⟨

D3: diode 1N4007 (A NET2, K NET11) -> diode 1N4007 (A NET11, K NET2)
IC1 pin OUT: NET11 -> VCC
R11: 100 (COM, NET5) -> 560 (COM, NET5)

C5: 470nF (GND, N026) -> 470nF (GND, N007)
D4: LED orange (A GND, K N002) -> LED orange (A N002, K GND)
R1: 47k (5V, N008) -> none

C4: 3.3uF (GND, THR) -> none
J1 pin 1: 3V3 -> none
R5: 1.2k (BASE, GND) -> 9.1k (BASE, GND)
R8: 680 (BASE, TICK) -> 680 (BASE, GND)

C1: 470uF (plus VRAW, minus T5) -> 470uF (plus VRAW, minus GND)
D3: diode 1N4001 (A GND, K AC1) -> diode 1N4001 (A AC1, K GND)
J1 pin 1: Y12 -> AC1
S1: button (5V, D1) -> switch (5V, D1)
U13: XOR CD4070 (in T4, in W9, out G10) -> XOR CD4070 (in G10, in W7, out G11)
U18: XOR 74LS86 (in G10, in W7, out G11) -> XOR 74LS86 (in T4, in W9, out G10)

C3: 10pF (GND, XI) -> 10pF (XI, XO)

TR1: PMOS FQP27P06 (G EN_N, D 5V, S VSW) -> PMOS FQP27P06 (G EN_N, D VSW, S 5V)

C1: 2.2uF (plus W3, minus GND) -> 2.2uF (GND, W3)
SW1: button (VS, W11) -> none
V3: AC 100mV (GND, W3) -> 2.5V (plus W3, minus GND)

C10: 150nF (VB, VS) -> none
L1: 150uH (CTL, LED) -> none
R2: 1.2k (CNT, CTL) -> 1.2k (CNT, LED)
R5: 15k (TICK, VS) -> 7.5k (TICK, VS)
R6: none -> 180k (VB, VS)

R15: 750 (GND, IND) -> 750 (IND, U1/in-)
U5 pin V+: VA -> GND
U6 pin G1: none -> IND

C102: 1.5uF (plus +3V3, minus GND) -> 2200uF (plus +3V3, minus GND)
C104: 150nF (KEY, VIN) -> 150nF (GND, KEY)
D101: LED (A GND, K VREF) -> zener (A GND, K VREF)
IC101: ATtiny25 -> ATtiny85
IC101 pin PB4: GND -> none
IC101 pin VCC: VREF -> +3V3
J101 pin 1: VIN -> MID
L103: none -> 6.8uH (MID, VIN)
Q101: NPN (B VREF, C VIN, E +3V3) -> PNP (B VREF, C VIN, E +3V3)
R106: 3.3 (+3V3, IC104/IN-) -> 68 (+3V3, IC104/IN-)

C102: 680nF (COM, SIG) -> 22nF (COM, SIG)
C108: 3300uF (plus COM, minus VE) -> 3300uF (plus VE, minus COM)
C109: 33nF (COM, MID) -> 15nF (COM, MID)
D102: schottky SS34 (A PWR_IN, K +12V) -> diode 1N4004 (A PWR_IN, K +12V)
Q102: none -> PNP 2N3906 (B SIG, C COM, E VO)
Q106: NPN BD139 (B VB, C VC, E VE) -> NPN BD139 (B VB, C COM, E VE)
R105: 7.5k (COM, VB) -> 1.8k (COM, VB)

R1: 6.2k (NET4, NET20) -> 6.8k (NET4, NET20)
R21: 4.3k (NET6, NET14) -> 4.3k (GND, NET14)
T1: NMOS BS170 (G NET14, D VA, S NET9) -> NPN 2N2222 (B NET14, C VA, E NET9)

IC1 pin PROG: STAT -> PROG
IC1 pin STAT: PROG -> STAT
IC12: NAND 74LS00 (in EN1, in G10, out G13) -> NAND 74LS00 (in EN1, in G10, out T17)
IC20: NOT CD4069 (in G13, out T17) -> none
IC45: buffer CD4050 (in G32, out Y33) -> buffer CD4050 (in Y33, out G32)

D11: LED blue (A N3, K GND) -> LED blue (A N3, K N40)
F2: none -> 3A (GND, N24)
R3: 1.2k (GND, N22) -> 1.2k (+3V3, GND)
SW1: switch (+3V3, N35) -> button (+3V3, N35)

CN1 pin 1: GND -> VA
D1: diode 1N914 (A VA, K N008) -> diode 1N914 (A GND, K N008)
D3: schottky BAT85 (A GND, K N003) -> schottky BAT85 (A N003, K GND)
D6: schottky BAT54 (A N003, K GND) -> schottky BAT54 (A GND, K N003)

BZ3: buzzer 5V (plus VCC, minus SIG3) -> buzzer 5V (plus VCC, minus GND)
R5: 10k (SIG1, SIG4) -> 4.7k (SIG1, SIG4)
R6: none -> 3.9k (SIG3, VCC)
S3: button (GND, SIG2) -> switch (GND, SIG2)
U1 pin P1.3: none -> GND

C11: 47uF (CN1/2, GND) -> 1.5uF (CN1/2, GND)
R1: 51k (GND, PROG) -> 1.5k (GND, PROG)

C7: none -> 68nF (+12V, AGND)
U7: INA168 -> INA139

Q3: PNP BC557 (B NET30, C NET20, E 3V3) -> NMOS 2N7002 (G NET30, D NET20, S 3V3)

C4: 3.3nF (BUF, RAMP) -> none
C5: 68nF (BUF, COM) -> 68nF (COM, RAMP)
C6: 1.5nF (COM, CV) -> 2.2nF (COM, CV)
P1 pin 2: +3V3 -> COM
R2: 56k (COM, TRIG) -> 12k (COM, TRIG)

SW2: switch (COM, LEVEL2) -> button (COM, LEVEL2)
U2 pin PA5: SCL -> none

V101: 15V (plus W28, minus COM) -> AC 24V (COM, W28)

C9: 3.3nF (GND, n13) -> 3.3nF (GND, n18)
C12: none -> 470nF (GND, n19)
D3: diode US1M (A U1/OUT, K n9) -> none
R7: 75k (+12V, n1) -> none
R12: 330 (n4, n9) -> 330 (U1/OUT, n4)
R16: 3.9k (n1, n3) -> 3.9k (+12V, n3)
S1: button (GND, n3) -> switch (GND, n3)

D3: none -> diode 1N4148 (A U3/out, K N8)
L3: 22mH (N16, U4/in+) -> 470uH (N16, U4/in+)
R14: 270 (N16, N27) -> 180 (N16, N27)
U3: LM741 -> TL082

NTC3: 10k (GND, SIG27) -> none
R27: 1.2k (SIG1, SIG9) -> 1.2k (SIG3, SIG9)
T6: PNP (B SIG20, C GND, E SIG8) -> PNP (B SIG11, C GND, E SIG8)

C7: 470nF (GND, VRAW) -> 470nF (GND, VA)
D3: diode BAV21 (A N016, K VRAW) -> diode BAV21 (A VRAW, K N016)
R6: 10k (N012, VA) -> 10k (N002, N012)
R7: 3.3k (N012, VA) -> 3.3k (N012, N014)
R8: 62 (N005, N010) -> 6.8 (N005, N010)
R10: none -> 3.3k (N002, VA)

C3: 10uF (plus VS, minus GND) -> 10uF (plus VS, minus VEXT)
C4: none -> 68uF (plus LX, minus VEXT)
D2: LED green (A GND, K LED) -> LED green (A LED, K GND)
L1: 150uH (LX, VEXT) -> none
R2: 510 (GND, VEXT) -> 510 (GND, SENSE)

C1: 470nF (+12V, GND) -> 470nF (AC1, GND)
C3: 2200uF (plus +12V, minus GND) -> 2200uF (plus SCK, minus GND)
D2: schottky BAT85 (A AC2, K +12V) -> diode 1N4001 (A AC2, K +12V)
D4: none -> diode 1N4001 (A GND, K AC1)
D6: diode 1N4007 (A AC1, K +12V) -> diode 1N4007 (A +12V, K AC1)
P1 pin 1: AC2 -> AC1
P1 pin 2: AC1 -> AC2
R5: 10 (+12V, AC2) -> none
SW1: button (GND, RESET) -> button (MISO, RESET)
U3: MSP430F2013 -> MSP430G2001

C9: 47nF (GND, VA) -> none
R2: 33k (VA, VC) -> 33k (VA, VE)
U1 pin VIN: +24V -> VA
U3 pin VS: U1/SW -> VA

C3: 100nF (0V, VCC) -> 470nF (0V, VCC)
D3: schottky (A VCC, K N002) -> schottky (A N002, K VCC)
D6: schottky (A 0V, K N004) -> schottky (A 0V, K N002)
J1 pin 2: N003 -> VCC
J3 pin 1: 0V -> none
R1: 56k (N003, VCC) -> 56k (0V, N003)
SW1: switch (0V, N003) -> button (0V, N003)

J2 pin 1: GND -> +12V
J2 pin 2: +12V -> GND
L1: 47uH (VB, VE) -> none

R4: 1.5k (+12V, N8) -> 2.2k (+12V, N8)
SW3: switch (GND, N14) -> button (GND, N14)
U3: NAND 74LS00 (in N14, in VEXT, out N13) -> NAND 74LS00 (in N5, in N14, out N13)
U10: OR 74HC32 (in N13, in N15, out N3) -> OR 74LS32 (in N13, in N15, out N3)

⟩

### TASK TO COMPLETE
Take from the material above the lines running from the one with "R15: 750 (GND, IND) -> 750 (IND, U1/in-)" through the one with "Q102: none -> PNP 2N3906 (B SIG, C COM, E VO)", and repeat them exactly, with nothing else.

### SOLUTION TO THE PROBLEM
R15: 750 (GND, IND) -> 750 (IND, U1/in-)
U5 pin V+: VA -> GND
U6 pin G1: none -> IND

C102: 1.5uF (plus +3V3, minus GND) -> 2200uF (plus +3V3, minus GND)
C104: 150nF (KEY, VIN) -> 150nF (GND, KEY)
D101: LED (A GND, K VREF) -> zener (A GND, K VREF)
IC101: ATtiny25 -> ATtiny85
IC101 pin PB4: GND -> none
IC101 pin VCC: VREF -> +3V3
J101 pin 1: VIN -> MID
L103: none -> 6.8uH (MID, VIN)
Q101: NPN (B VREF, C VIN, E +3V3) -> PNP (B VREF, C VIN, E +3V3)
R106: 3.3 (+3V3, IC104/IN-) -> 68 (+3V3, IC104/IN-)

C102: 680nF (COM, SIG) -> 22nF (COM, SIG)
C108: 3300uF (plus COM, minus VE) -> 3300uF (plus VE, minus COM)
C109: 33nF (COM, MID) -> 15nF (COM, MID)
D102: schottky SS34 (A PWR_IN, K +12V) -> diode 1N4004 (A PWR_IN, K +12V)
Q102: none -> PNP 2N3906 (B SIG, C COM, E VO)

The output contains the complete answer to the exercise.